Input data
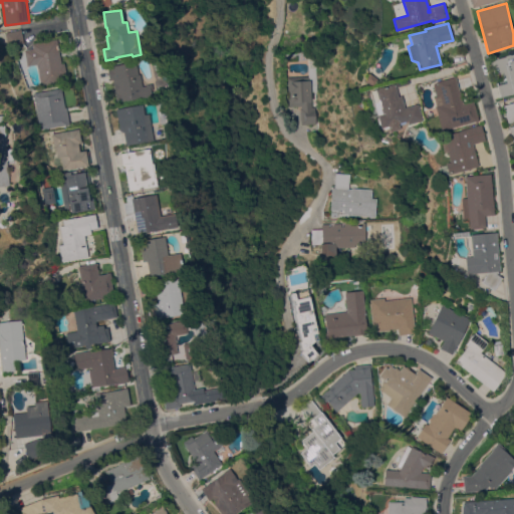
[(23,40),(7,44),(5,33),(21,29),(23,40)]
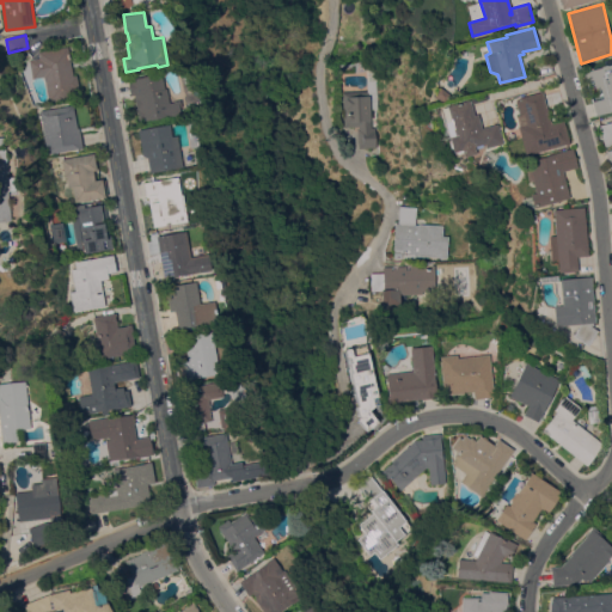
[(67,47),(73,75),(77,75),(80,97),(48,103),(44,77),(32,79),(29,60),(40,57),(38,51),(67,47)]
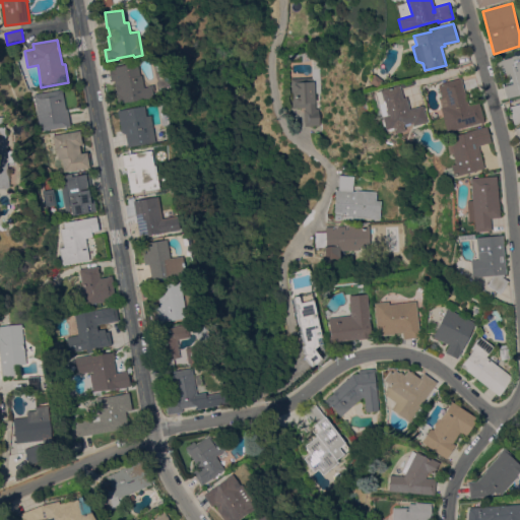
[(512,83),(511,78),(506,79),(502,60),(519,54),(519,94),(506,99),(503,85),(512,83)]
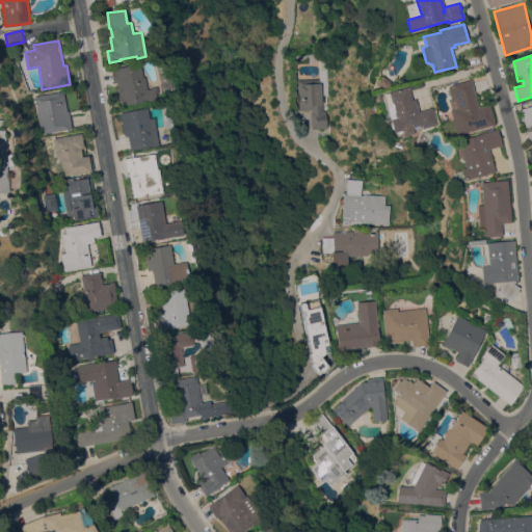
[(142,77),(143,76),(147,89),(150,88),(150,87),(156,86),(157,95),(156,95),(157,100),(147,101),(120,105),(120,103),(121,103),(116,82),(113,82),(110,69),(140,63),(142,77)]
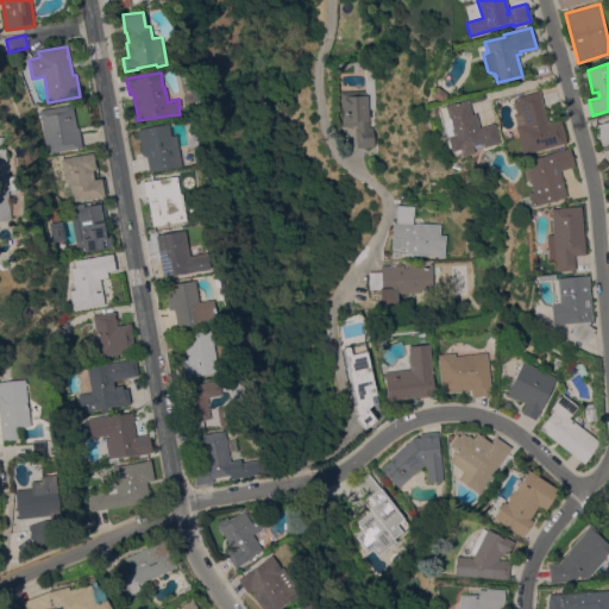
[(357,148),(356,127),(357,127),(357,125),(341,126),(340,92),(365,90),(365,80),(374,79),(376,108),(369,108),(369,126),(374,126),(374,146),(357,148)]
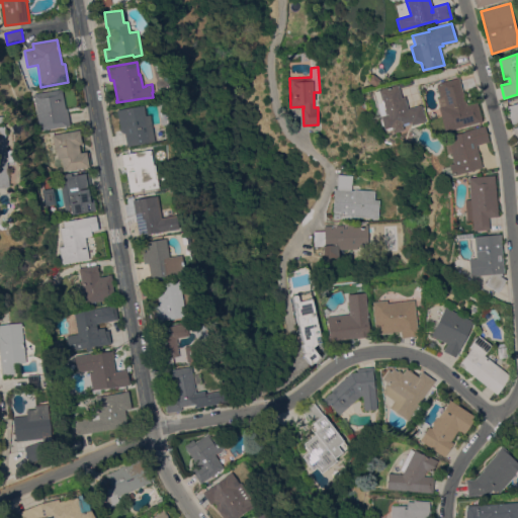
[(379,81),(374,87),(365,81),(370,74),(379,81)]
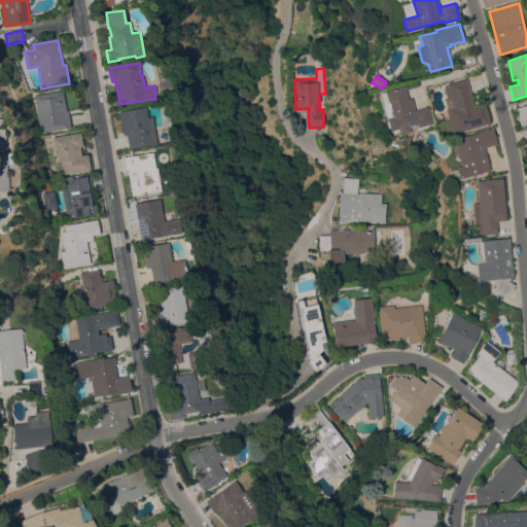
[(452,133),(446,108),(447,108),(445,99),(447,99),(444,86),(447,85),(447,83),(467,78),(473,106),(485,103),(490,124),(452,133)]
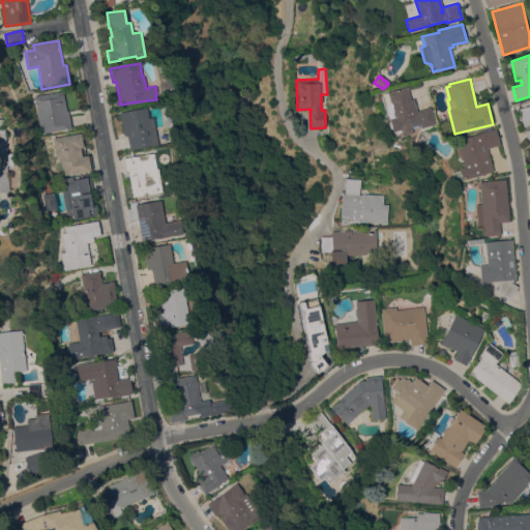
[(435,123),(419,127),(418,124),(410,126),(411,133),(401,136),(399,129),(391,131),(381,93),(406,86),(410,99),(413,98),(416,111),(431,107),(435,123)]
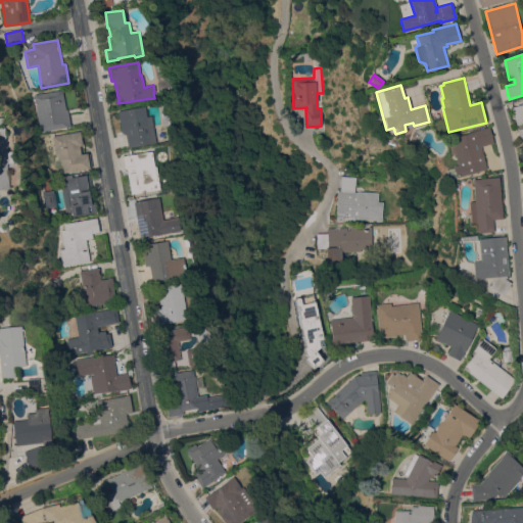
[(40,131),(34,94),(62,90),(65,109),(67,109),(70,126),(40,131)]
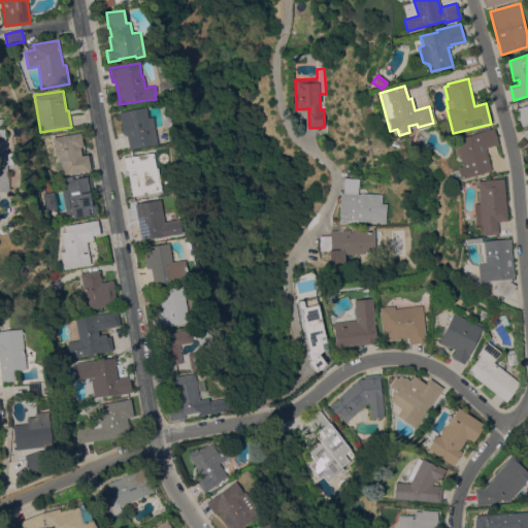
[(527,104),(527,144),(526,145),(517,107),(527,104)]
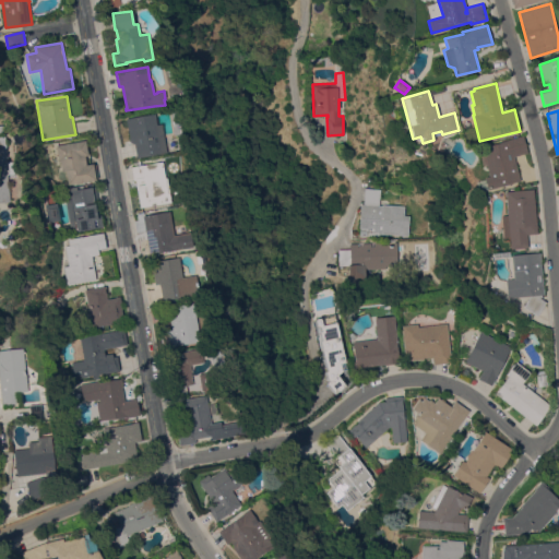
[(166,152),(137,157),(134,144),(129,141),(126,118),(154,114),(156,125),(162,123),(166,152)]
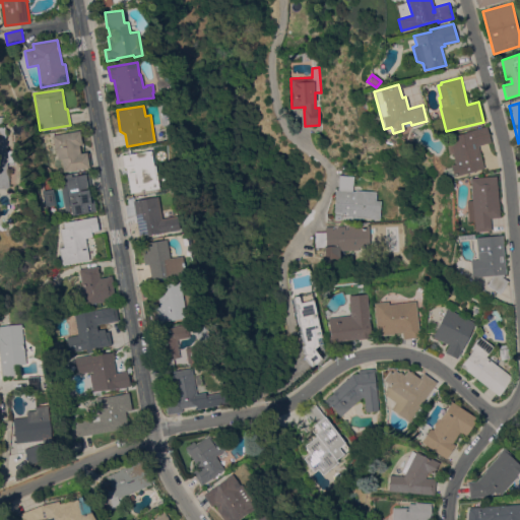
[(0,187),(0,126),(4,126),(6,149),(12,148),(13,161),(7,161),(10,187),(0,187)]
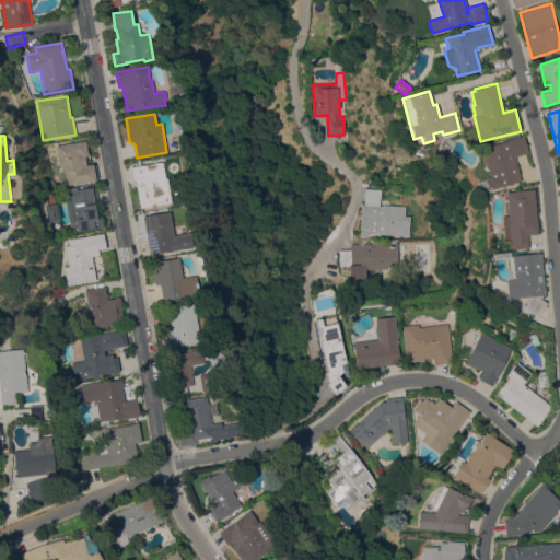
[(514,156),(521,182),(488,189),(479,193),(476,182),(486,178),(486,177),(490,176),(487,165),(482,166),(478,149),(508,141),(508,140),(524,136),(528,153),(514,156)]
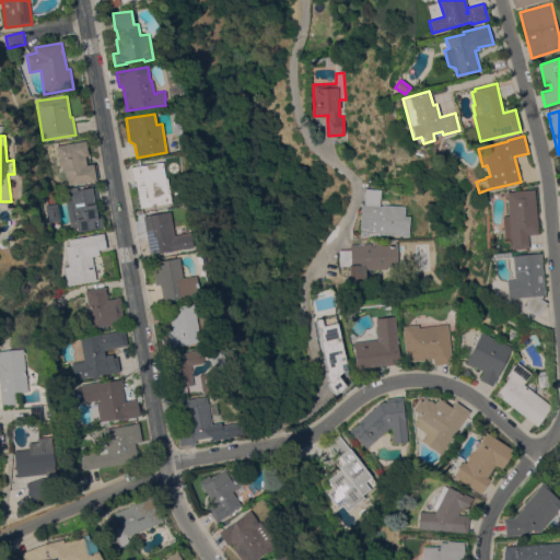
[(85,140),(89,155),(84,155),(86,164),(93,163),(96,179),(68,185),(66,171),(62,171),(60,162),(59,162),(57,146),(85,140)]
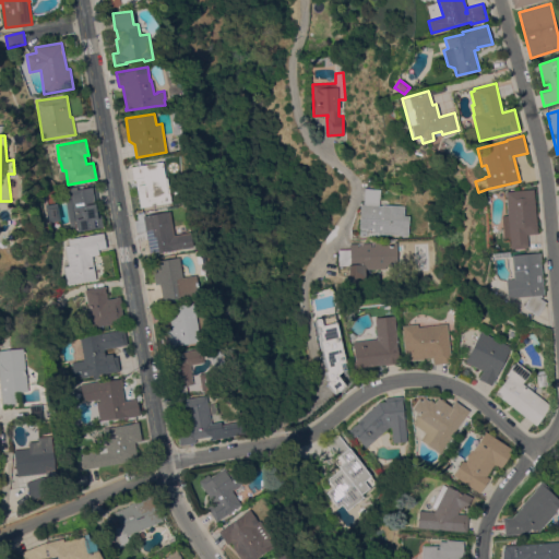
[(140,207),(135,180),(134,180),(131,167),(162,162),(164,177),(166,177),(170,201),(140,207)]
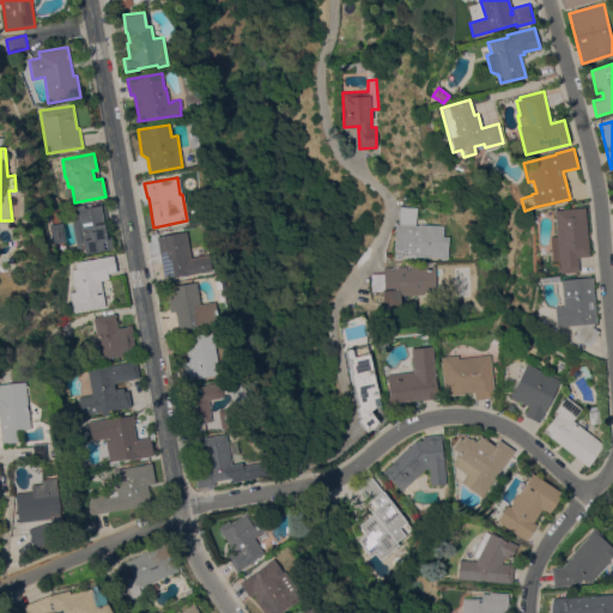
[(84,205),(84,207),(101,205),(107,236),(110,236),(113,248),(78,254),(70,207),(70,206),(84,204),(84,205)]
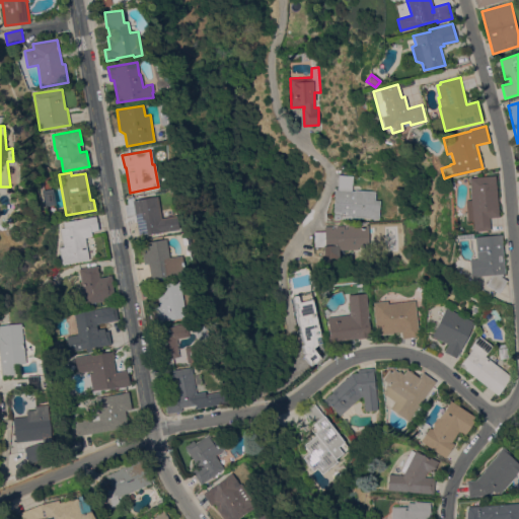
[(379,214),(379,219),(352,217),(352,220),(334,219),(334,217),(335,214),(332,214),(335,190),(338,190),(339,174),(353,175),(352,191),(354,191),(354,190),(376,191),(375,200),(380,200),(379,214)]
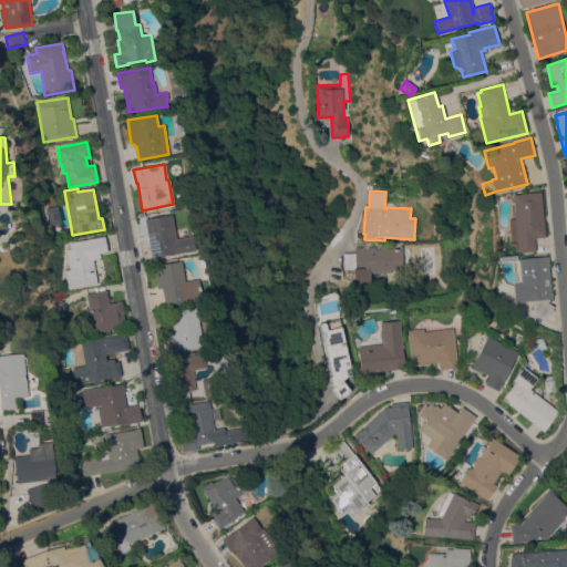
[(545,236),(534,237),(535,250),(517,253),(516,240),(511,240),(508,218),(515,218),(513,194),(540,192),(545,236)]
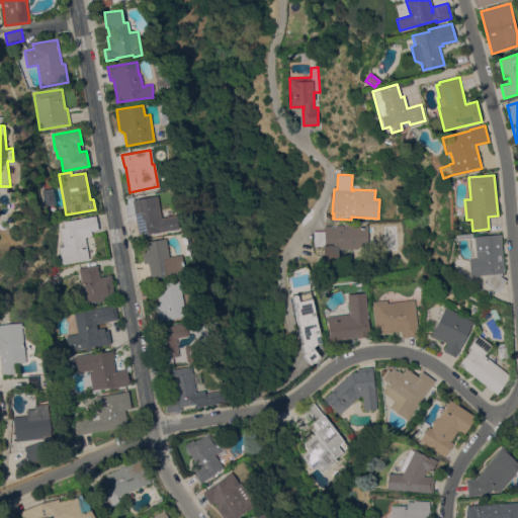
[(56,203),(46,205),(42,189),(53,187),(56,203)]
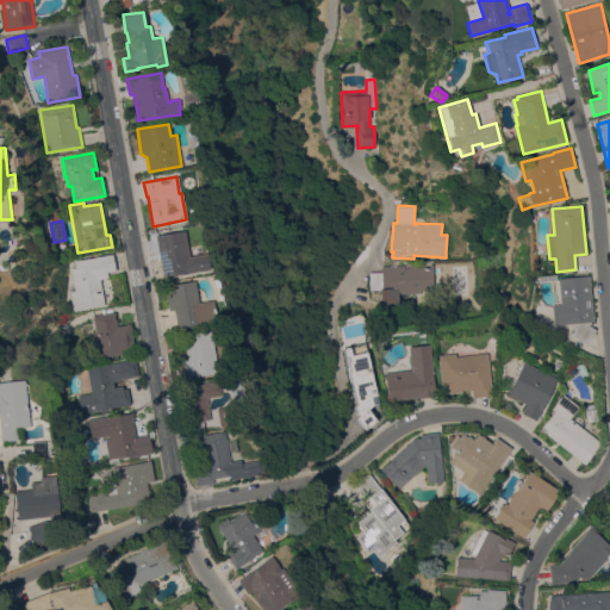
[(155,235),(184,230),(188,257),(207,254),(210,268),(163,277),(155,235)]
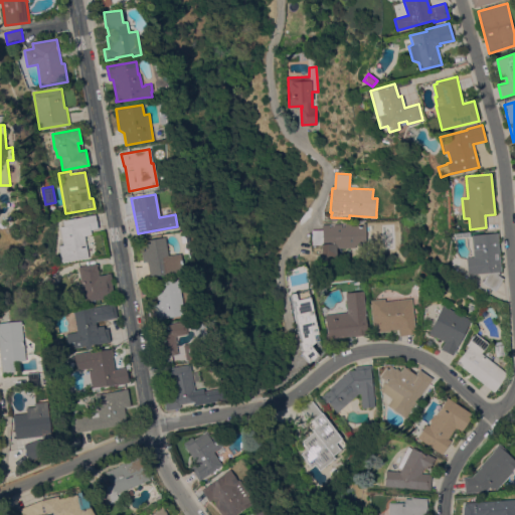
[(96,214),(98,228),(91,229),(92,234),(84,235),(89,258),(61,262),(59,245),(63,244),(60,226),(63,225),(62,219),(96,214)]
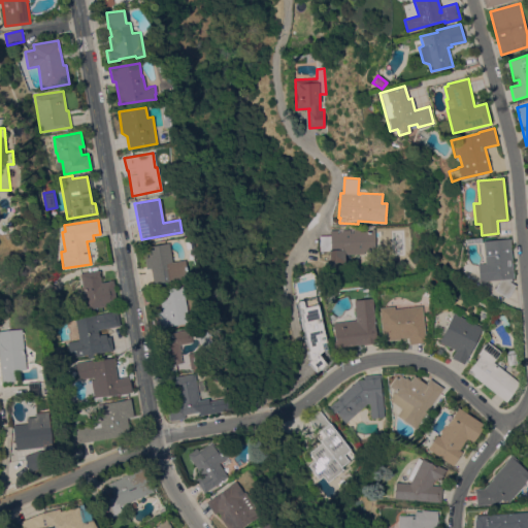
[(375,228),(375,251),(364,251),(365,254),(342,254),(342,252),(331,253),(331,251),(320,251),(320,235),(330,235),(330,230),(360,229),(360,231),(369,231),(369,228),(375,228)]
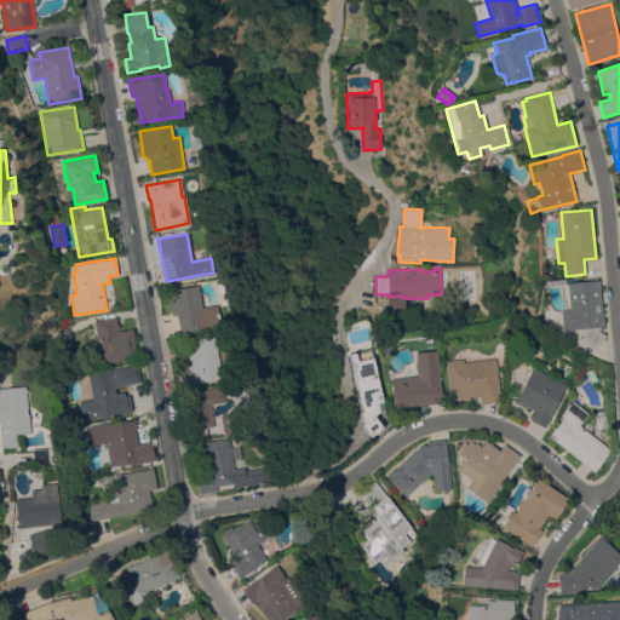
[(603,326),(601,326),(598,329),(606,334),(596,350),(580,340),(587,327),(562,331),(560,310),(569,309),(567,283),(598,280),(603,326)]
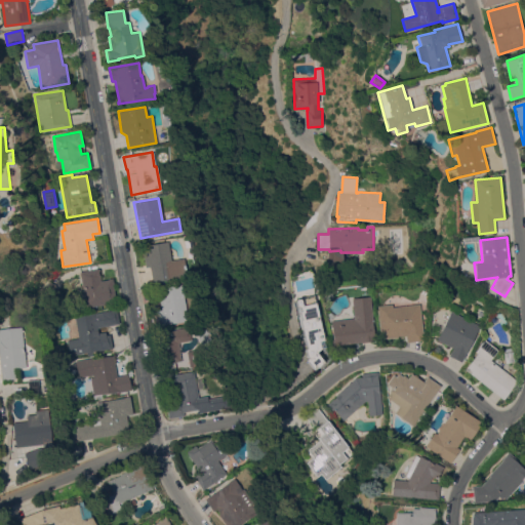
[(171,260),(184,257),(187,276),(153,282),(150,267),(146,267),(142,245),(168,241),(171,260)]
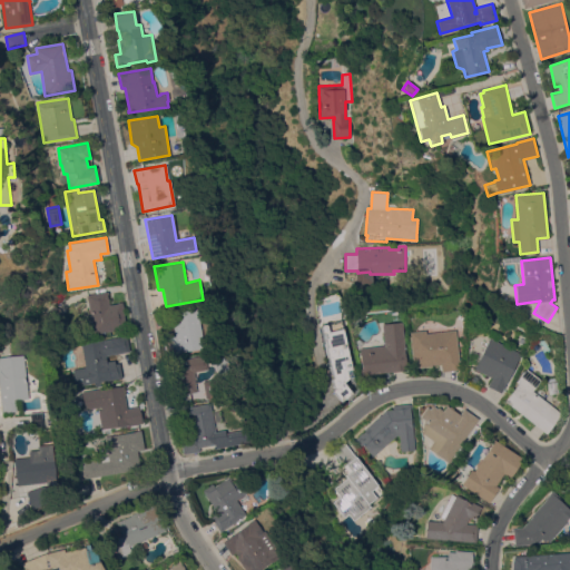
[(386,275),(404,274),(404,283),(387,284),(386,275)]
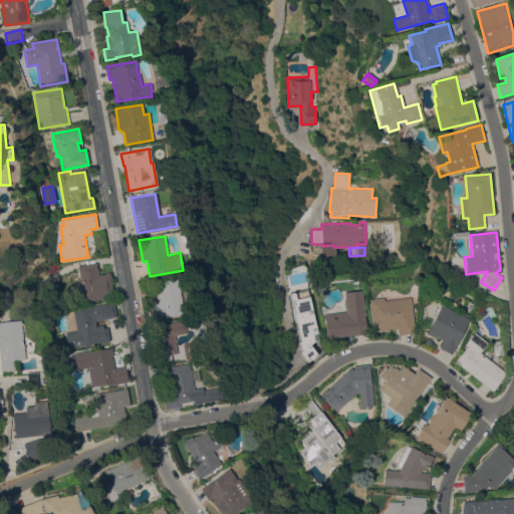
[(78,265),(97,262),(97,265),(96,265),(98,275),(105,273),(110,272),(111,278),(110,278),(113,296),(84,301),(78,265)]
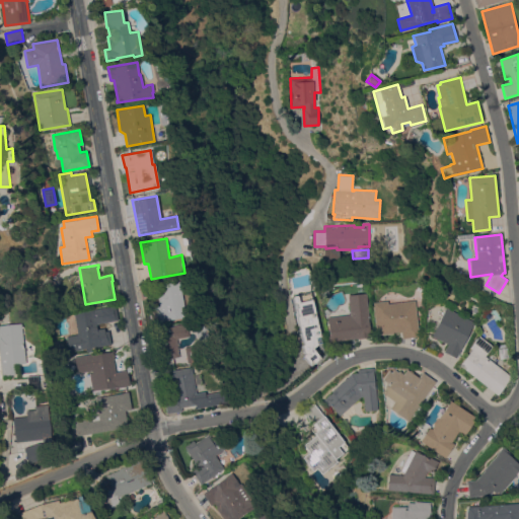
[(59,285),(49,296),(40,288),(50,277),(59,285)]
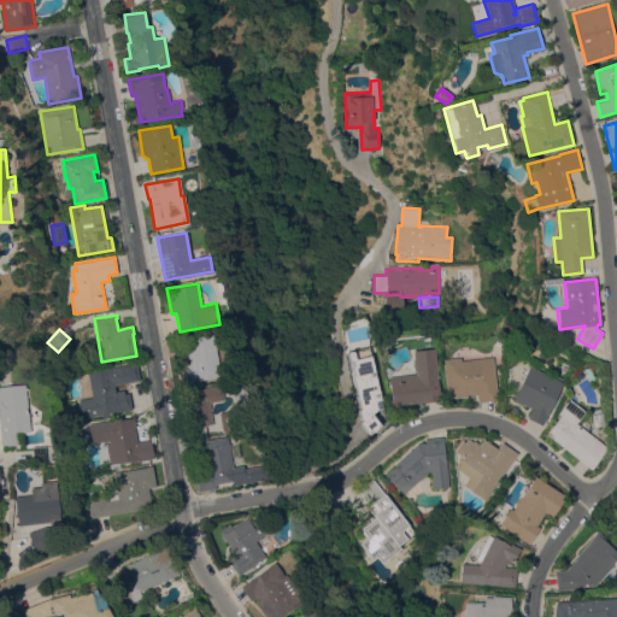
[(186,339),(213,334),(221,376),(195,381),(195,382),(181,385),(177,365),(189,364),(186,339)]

Problem requirements
Look through the listing above for the line with "[(379,81),(374,87),(365,81),(370,74),(379,81)]" and the line with "[(527,104),(527,144),(526,145),(517,107),(527,104)]". Write out exactly those lines and everything between, leaving out pictures.

Solution below
[(379,81),(374,87),(365,81),(370,74),(379,81)]
[(452,133),(446,108),(447,108),(445,99),(447,99),(444,86),(447,85),(447,83),(467,78),(473,106),(485,103),(490,124),(452,133)]
[(435,123),(419,127),(418,124),(410,126),(411,133),(401,136),(399,129),(391,131),(381,93),(406,86),(410,99),(413,98),(416,111),(431,107),(435,123)]
[(40,131),(34,94),(62,90),(65,109),(67,109),(70,126),(40,131)]
[(527,104),(527,144),(526,145),(517,107),(527,104)]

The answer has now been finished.